Only one stretch of the listing below is wanted. Give it again exactly, from the line with "(72, 325) = (607, 385): none" through the line with "(594, 326) = (448, 450): blue".

* **Material provided**
•••••

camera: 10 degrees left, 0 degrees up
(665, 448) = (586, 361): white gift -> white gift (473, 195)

•••••

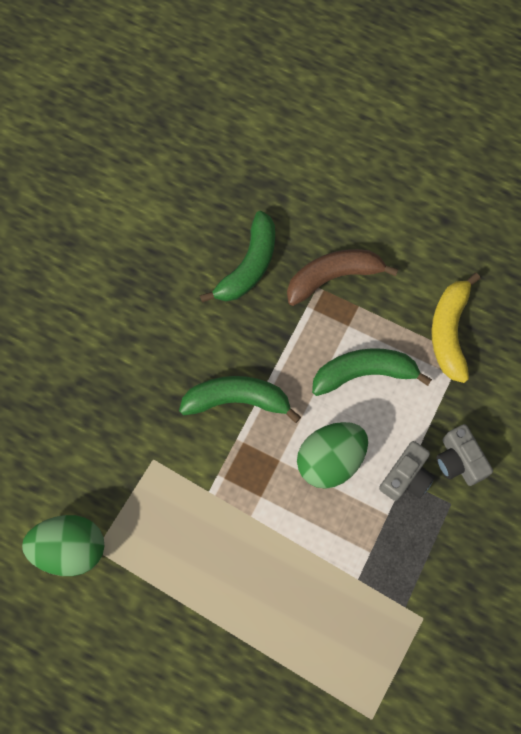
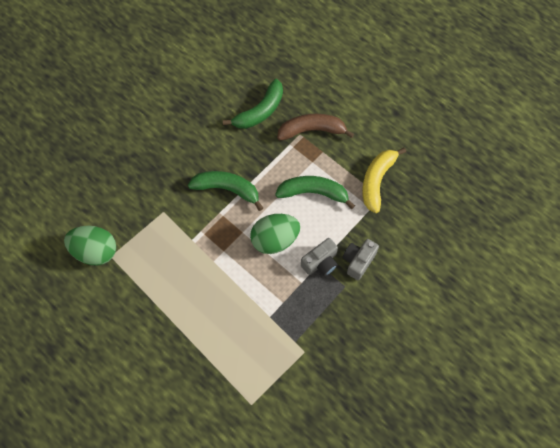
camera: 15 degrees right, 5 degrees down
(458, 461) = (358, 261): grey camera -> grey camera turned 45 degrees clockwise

•••••

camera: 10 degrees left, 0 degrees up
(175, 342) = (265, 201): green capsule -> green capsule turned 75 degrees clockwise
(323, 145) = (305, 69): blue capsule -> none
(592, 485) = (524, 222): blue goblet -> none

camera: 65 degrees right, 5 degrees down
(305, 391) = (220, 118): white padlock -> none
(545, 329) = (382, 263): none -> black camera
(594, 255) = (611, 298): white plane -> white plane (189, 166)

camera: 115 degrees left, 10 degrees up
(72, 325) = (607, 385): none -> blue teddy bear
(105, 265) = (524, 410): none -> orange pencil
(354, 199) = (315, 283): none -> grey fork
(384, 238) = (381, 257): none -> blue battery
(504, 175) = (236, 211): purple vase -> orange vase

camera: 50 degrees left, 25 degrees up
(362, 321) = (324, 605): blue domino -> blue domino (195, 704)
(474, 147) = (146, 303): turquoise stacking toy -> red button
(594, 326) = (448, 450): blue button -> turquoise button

•••••

* **Your response**
(72, 325) = (607, 385): none -> blue teddy bear
(105, 265) = (524, 410): none -> orange pencil
(354, 199) = (315, 283): none -> grey fork
(384, 238) = (381, 257): none -> blue battery
(504, 175) = (236, 211): purple vase -> orange vase

camera: 50 degrees left, 25 degrees up
(362, 321) = (324, 605): blue domino -> blue domino (195, 704)
(474, 147) = (146, 303): turquoise stacking toy -> red button
(594, 326) = (448, 450): blue button -> turquoise button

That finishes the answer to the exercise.